> **Required work**: Carry none of the pictures over; write out the complete data exactly.

Stored items:
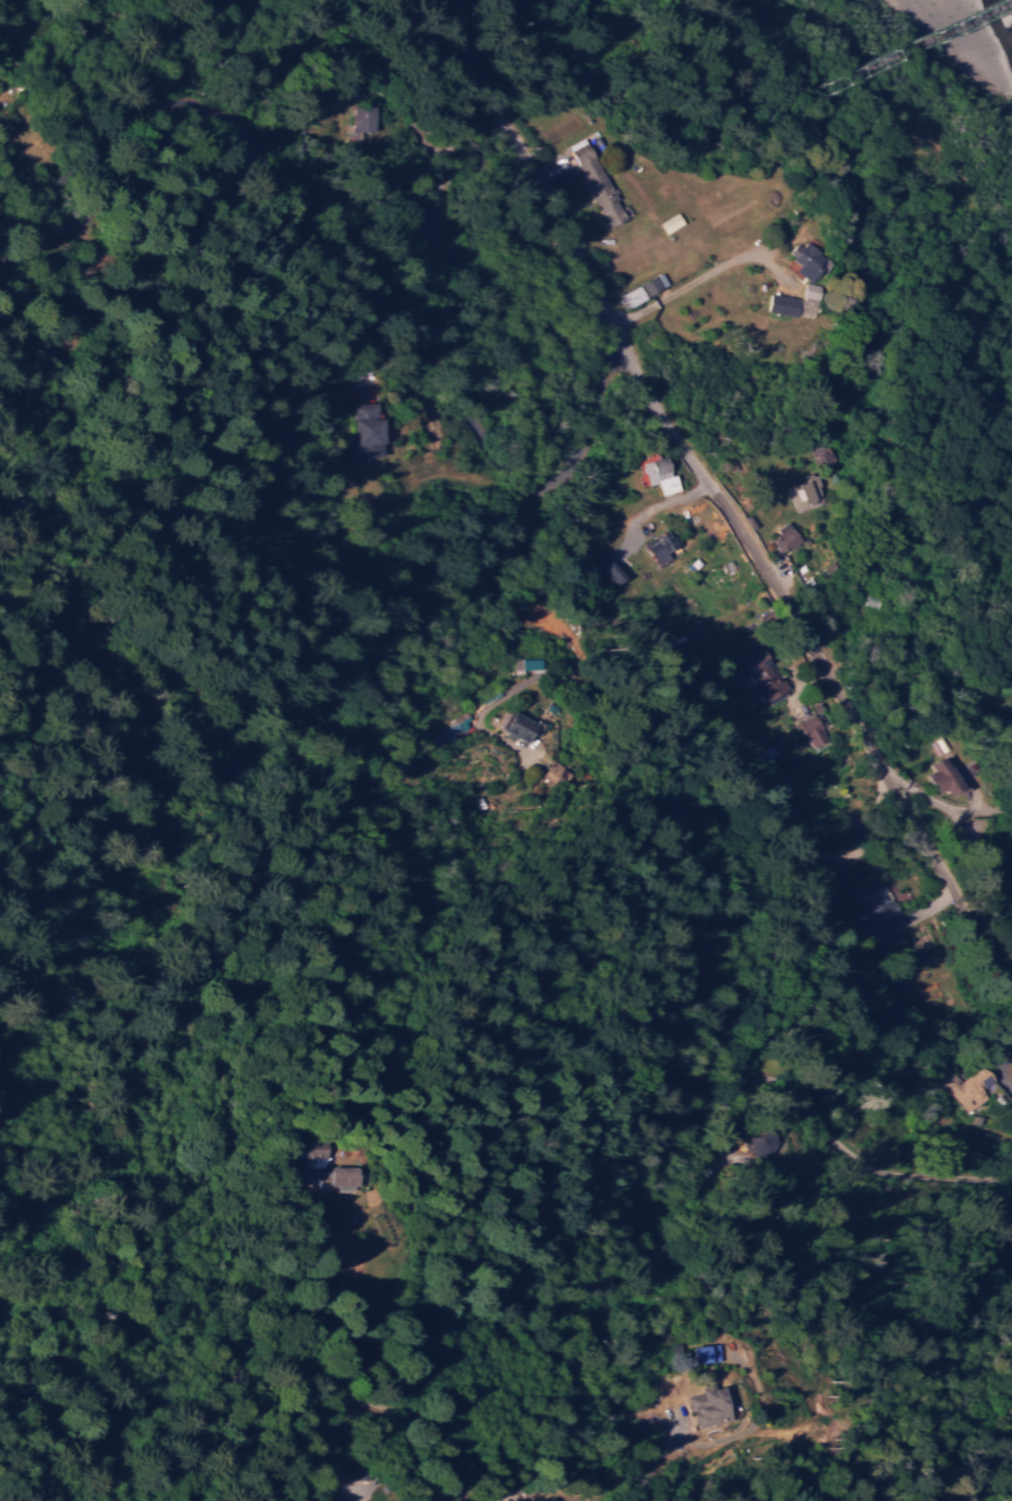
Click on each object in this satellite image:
river: (1008, 2)
railway: (658, 106)
building: (370, 118)
building: (597, 184)
building: (672, 222)
building: (808, 258)
building: (645, 288)
building: (809, 299)
building: (783, 304)
building: (383, 431)
building: (660, 474)
road: (723, 498)
building: (784, 537)
building: (659, 546)
building: (532, 663)
building: (519, 725)
building: (813, 730)
building: (555, 772)
building: (938, 775)
building: (766, 1140)
building: (348, 1178)
road: (797, 1311)
building: (707, 1352)
building: (712, 1407)
building: (556, 1500)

> **Expected answer**:
Click on each object in this satellite image:
river: (1008, 2)
railway: (658, 106)
building: (370, 118)
building: (597, 184)
building: (672, 222)
building: (808, 258)
building: (645, 288)
building: (809, 299)
building: (783, 304)
building: (383, 431)
building: (660, 474)
road: (723, 498)
building: (784, 537)
building: (659, 546)
building: (532, 663)
building: (519, 725)
building: (813, 730)
building: (555, 772)
building: (938, 775)
building: (766, 1140)
building: (348, 1178)
road: (797, 1311)
building: (707, 1352)
building: (712, 1407)
building: (556, 1500)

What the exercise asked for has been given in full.